• Work instruction:
In the entries below, locate the line with "orange triangle: (96, 153)", then give again that line and all lines after it, exactly, with pictures omitted.

• Input for this task:
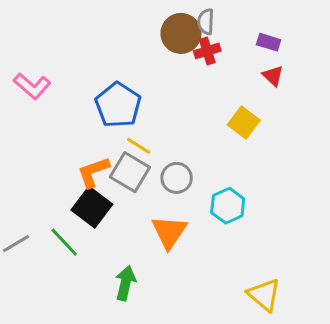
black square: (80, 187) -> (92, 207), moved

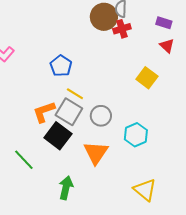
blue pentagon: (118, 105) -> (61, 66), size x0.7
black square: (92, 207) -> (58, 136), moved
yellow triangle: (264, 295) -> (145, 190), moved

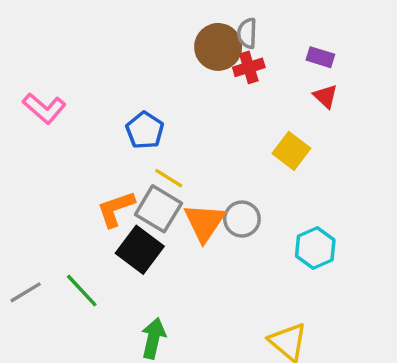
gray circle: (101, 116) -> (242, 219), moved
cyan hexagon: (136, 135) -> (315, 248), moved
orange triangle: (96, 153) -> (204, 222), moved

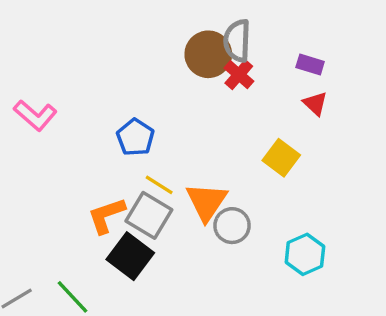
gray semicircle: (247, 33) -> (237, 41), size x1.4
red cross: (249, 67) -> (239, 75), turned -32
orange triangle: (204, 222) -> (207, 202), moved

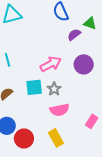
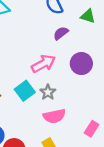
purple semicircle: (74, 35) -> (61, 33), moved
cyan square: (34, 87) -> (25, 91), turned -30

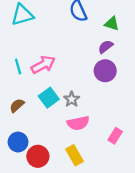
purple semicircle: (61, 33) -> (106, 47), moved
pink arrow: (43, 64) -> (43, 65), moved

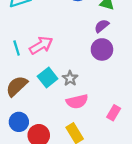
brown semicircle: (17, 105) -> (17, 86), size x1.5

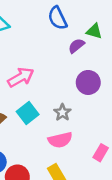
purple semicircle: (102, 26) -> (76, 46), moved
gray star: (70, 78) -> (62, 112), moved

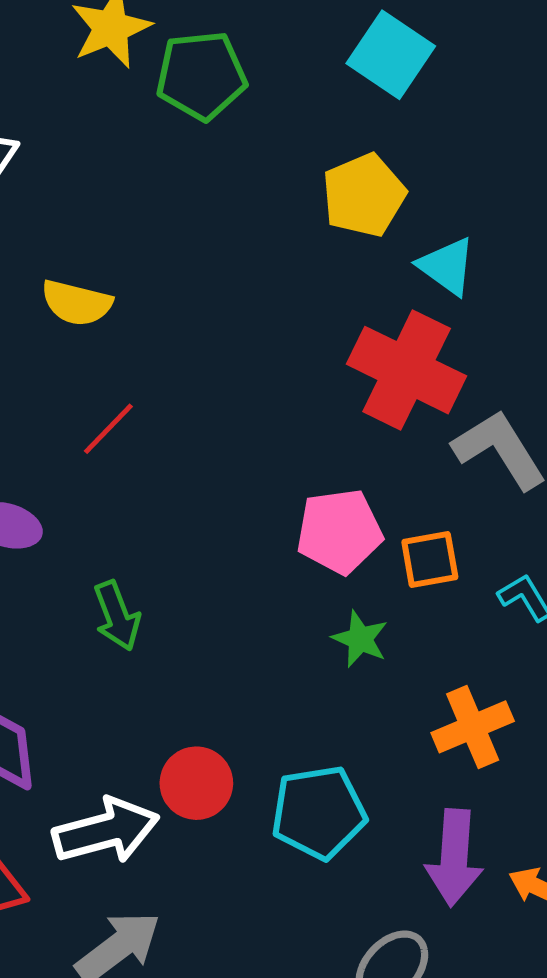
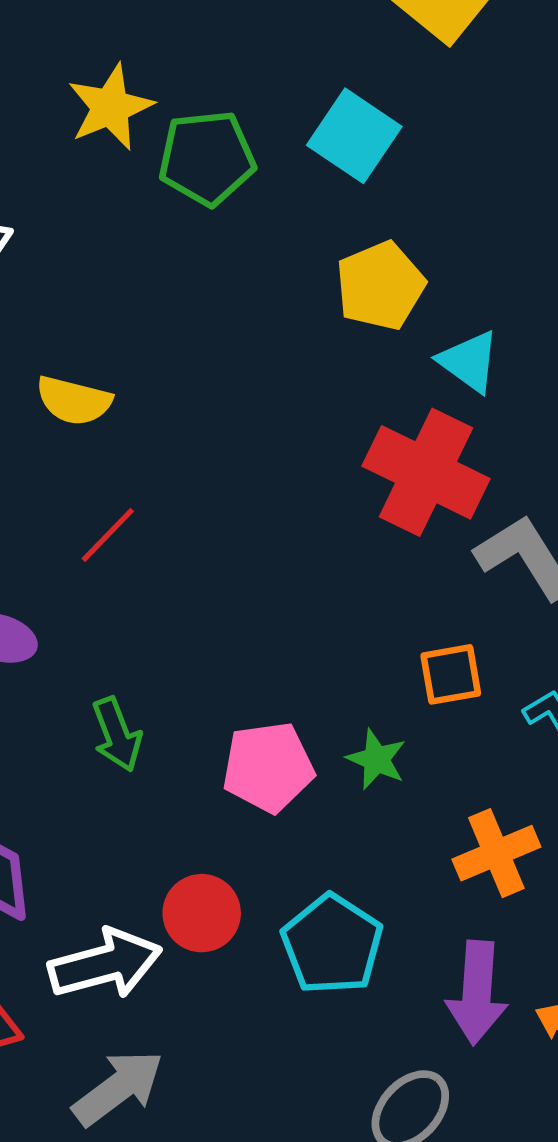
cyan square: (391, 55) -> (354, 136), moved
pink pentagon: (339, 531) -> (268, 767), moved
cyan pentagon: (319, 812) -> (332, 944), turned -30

• Result:
orange triangle: (96, 153) -> (204, 222), moved

gray semicircle: (247, 33) -> (237, 41), size x1.4
red cross: (249, 67) -> (239, 75), turned -32
orange triangle: (204, 222) -> (207, 202), moved

purple semicircle: (74, 35) -> (61, 33), moved
cyan square: (34, 87) -> (25, 91), turned -30

purple semicircle: (61, 33) -> (106, 47), moved
pink arrow: (43, 64) -> (43, 65), moved

brown semicircle: (17, 105) -> (17, 86), size x1.5

purple semicircle: (102, 26) -> (76, 46), moved
gray star: (70, 78) -> (62, 112), moved

cyan square: (391, 55) -> (354, 136), moved
pink pentagon: (339, 531) -> (268, 767), moved
cyan pentagon: (319, 812) -> (332, 944), turned -30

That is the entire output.